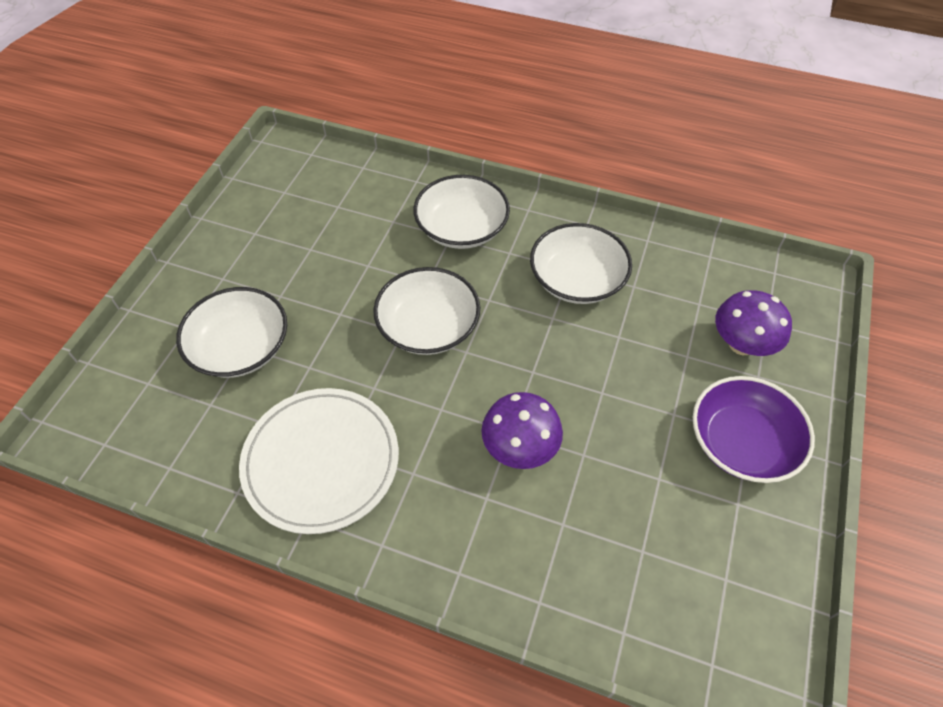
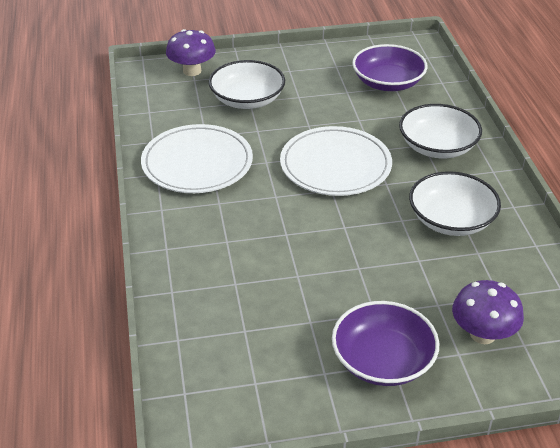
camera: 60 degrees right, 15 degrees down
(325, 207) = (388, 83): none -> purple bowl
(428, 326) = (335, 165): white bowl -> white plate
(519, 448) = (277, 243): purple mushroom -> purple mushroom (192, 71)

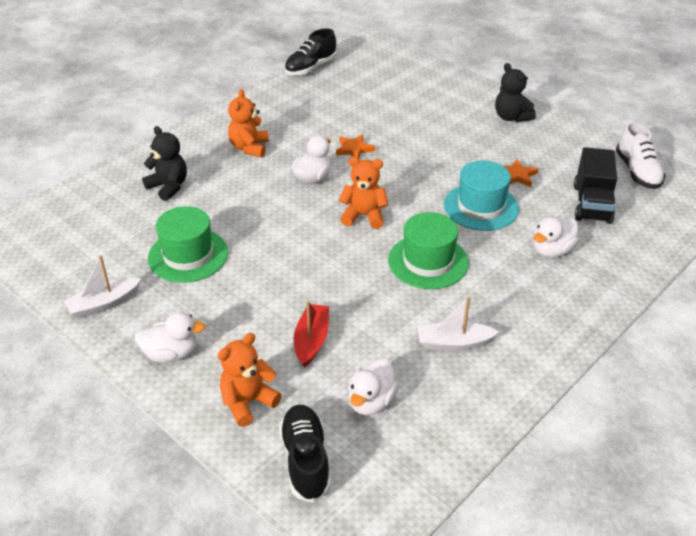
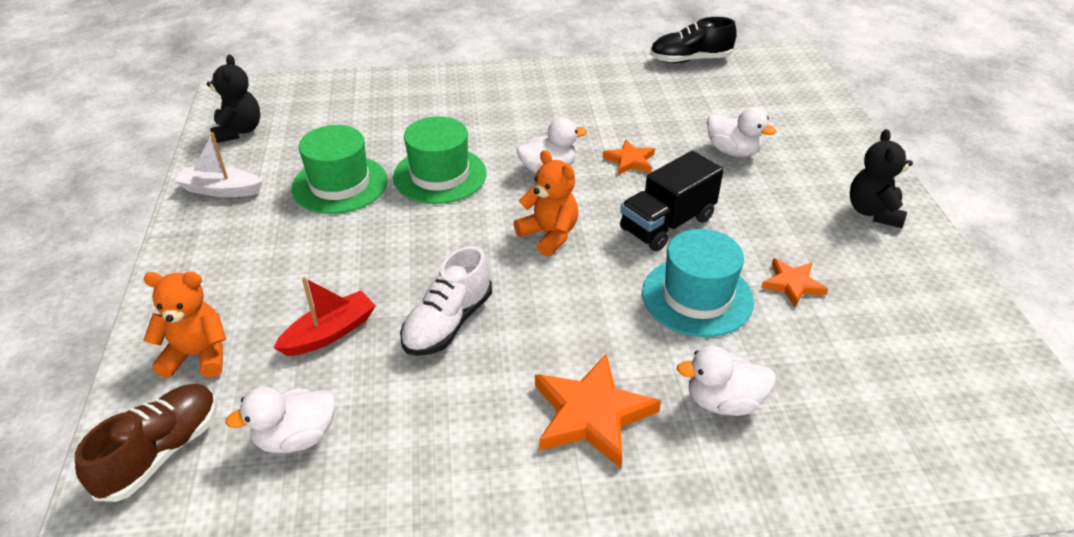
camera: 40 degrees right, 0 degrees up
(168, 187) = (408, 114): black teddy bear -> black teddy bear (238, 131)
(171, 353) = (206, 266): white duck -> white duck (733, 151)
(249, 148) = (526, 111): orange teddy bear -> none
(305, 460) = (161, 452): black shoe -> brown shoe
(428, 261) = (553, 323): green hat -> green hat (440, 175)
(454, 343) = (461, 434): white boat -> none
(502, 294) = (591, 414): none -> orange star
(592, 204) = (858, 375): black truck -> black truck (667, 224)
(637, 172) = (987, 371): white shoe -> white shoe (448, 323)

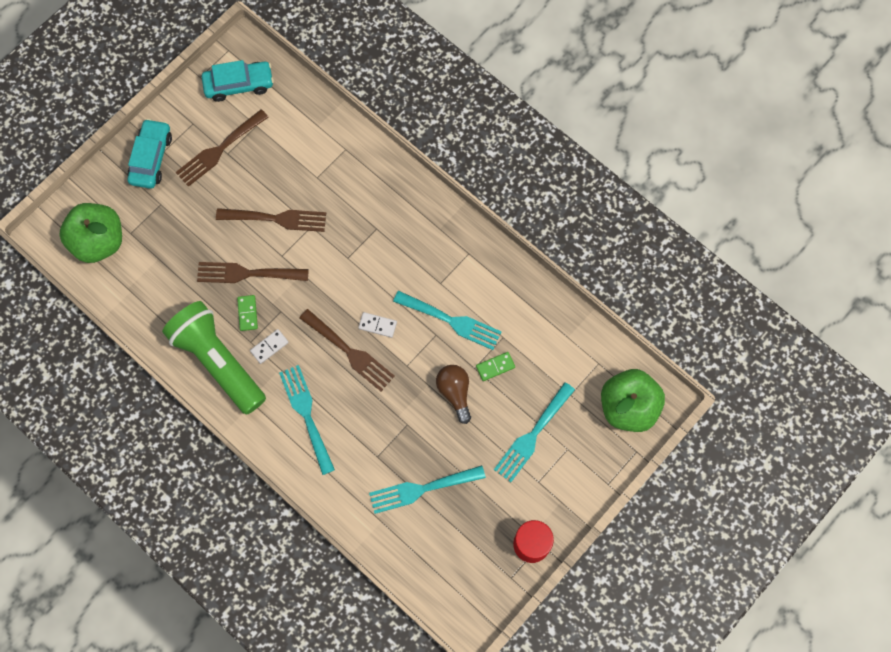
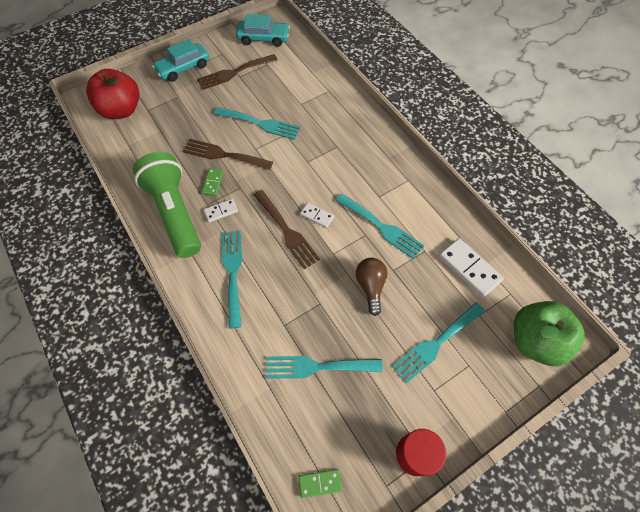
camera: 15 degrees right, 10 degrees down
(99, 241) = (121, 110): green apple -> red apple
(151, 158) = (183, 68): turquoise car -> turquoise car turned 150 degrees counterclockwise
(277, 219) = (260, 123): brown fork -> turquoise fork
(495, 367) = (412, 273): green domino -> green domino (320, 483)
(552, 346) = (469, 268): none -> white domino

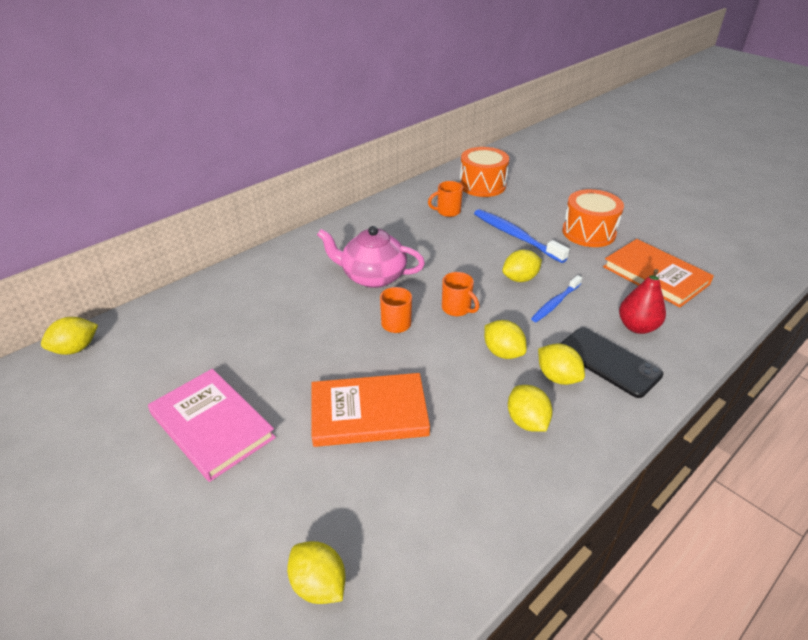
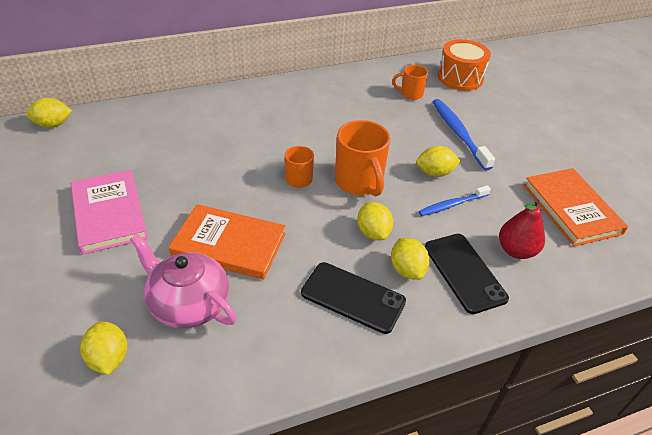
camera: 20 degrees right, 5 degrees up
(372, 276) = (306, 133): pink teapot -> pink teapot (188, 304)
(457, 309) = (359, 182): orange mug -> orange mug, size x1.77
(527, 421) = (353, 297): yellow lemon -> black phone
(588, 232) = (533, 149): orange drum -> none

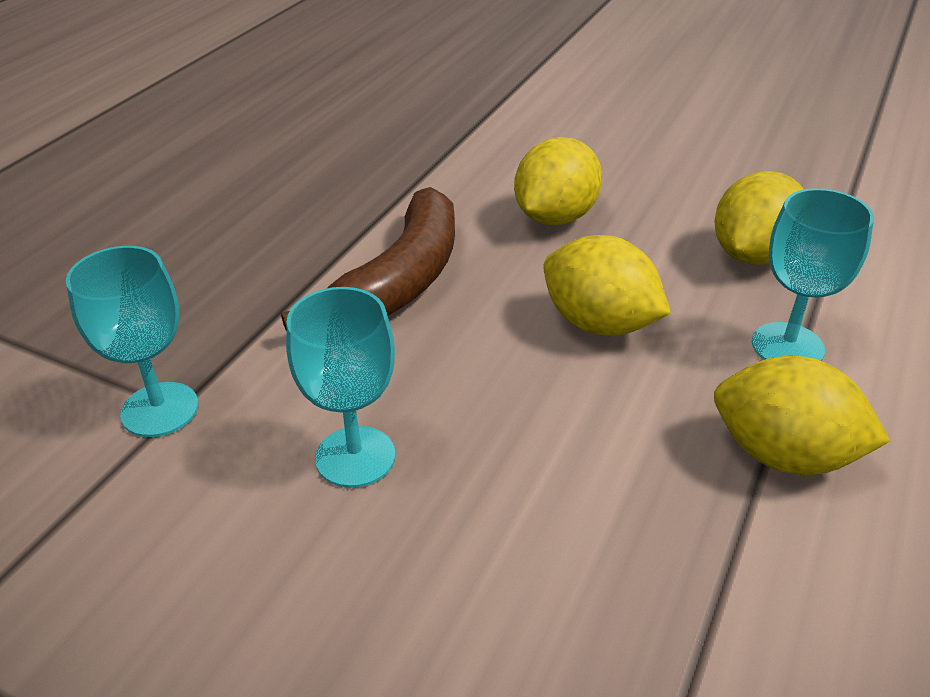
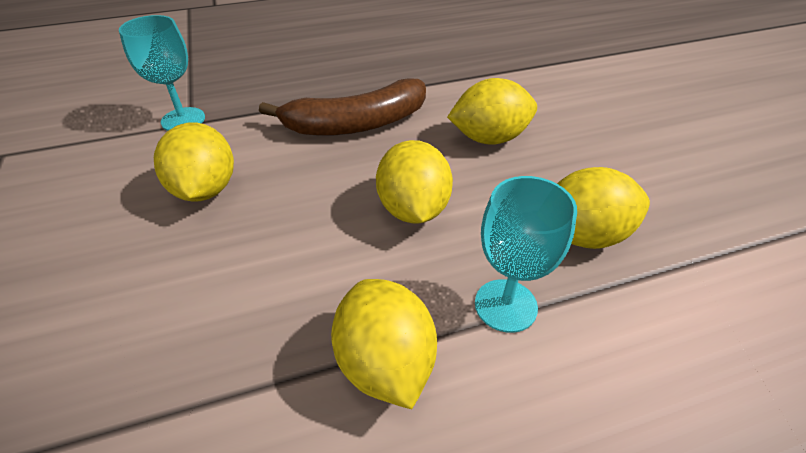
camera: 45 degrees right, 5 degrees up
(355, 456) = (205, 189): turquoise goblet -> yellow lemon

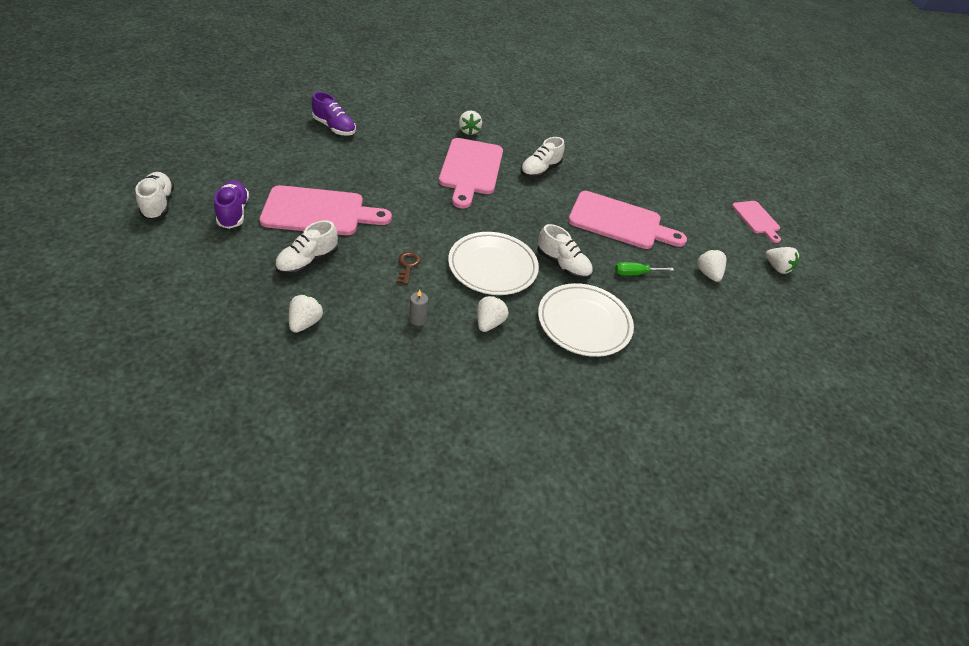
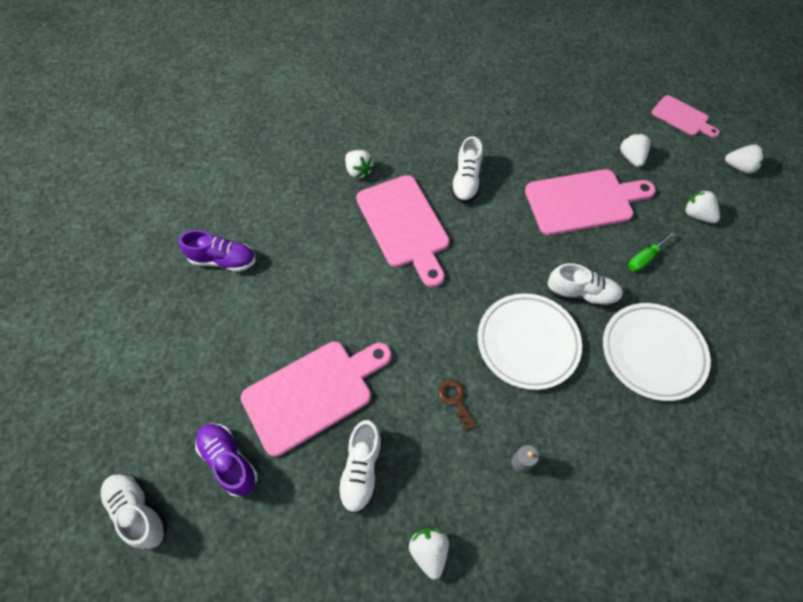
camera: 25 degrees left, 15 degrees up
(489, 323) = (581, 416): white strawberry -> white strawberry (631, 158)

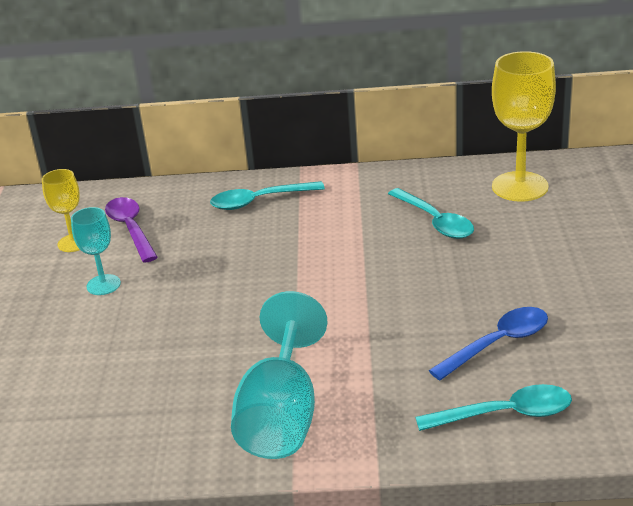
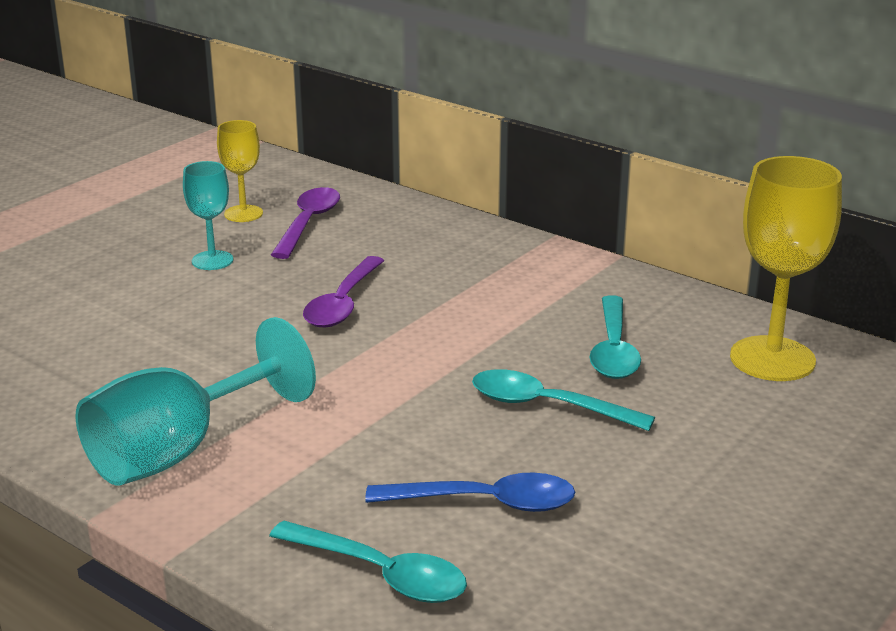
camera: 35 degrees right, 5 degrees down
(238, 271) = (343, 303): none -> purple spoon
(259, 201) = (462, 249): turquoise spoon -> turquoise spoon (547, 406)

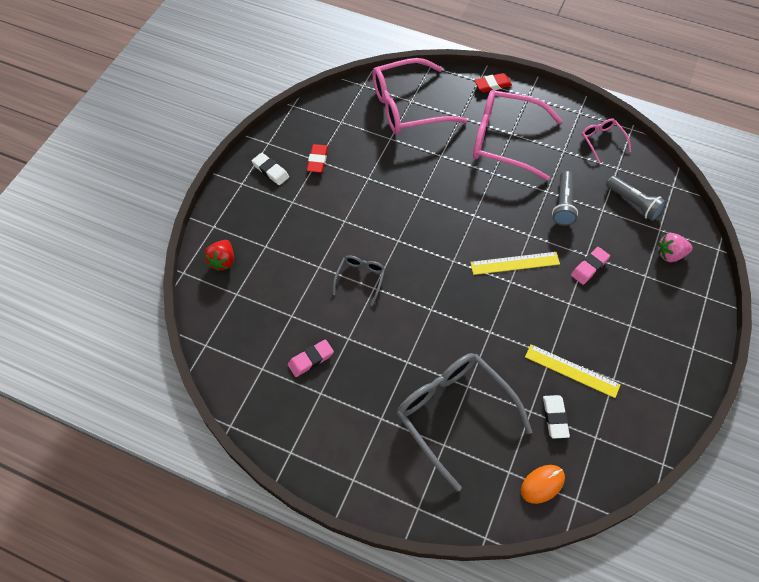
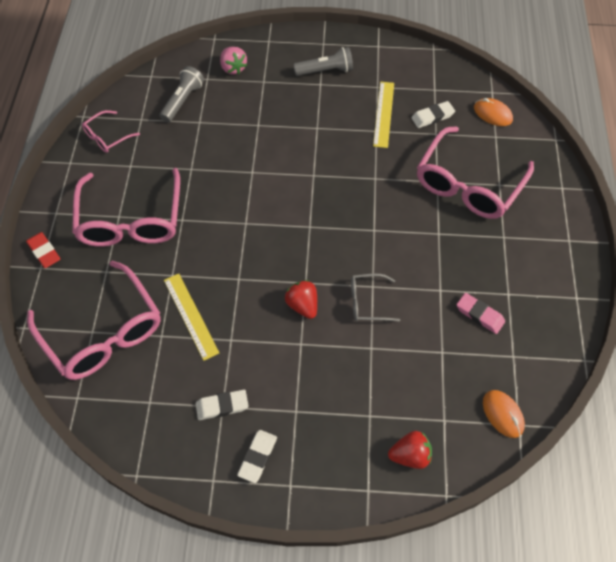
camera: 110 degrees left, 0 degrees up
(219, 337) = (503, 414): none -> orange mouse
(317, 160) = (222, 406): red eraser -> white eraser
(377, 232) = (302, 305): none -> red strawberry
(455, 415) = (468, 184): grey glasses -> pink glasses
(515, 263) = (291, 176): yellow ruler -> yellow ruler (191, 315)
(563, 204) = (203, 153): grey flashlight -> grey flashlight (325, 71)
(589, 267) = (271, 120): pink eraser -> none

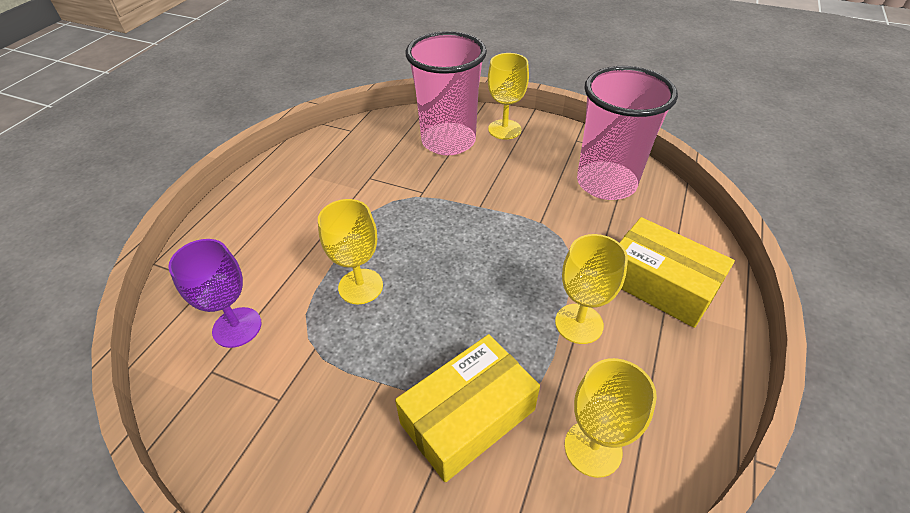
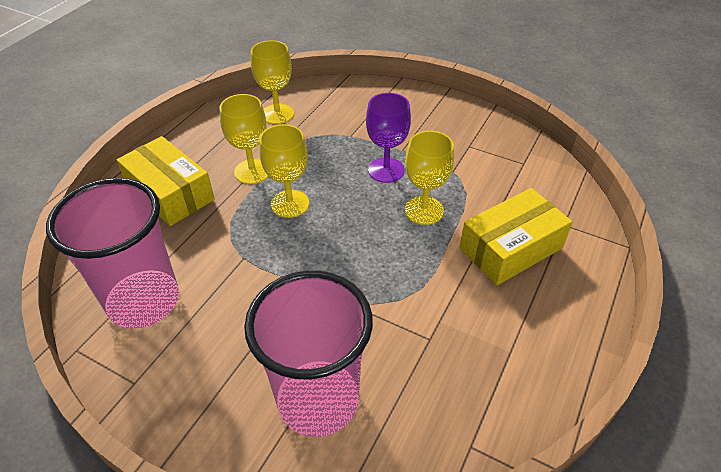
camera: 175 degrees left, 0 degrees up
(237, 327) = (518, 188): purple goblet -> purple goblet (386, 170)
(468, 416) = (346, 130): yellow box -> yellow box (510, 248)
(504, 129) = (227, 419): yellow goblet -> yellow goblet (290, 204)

WORK TASK >> Give every record again exactly, apart from the pictures, which stay out.

ANSWER TO THE EXERCISE >>
camera: 60 degrees right, 15 degrees down
(325, 207) = (388, 83): none -> purple bowl
(428, 326) = (335, 165): white bowl -> white plate
(519, 448) = (277, 243): purple mushroom -> purple mushroom (192, 71)

camera: 40 degrees right, 0 degrees up
(168, 187) = (408, 114): black teddy bear -> black teddy bear (238, 131)
(171, 353) = (206, 266): white duck -> white duck (733, 151)
(249, 148) = (526, 111): orange teddy bear -> none
(305, 460) = (161, 452): black shoe -> brown shoe
(428, 261) = (553, 323): green hat -> green hat (440, 175)
(454, 343) = (461, 434): white boat -> none
(502, 294) = (591, 414): none -> orange star
(592, 204) = (858, 375): black truck -> black truck (667, 224)
(637, 172) = (987, 371): white shoe -> white shoe (448, 323)

camera: 15 degrees right, 10 degrees down
(99, 241) = (121, 110): green apple -> red apple
(151, 158) = (183, 68): turquoise car -> turquoise car turned 150 degrees counterclockwise
(277, 219) = (260, 123): brown fork -> turquoise fork
(495, 367) = (412, 273): green domino -> green domino (320, 483)
(552, 346) = (469, 268): none -> white domino

camera: 20 degrees right, 5 degrees up
(372, 276) = (306, 133): pink teapot -> pink teapot (188, 304)
(457, 309) = (359, 182): orange mug -> orange mug, size x1.77
(527, 421) = (353, 297): yellow lemon -> black phone
(588, 232) = (533, 149): orange drum -> none

camera: 45 degrees right, 5 degrees up
(355, 456) = (205, 189): turquoise goblet -> yellow lemon

camera: 25 degrees left, 15 degrees up
(489, 323) = (581, 416): white strawberry -> white strawberry (631, 158)

camera: 35 degrees right, 5 degrees down
(238, 271) = (343, 303): none -> purple spoon
(259, 201) = (462, 249): turquoise spoon -> turquoise spoon (547, 406)

camera: 110 degrees left, 0 degrees up
(219, 337) = (503, 414): none -> orange mouse
(317, 160) = (222, 406): red eraser -> white eraser
(377, 232) = (302, 305): none -> red strawberry
(455, 415) = (468, 184): grey glasses -> pink glasses
(515, 263) = (291, 176): yellow ruler -> yellow ruler (191, 315)
(563, 204) = (203, 153): grey flashlight -> grey flashlight (325, 71)
(589, 267) = (271, 120): pink eraser -> none

camera: 175 degrees left, 0 degrees up
(237, 327) = (518, 188): purple goblet -> purple goblet (386, 170)
(468, 416) = (346, 130): yellow box -> yellow box (510, 248)
(504, 129) = (227, 419): yellow goblet -> yellow goblet (290, 204)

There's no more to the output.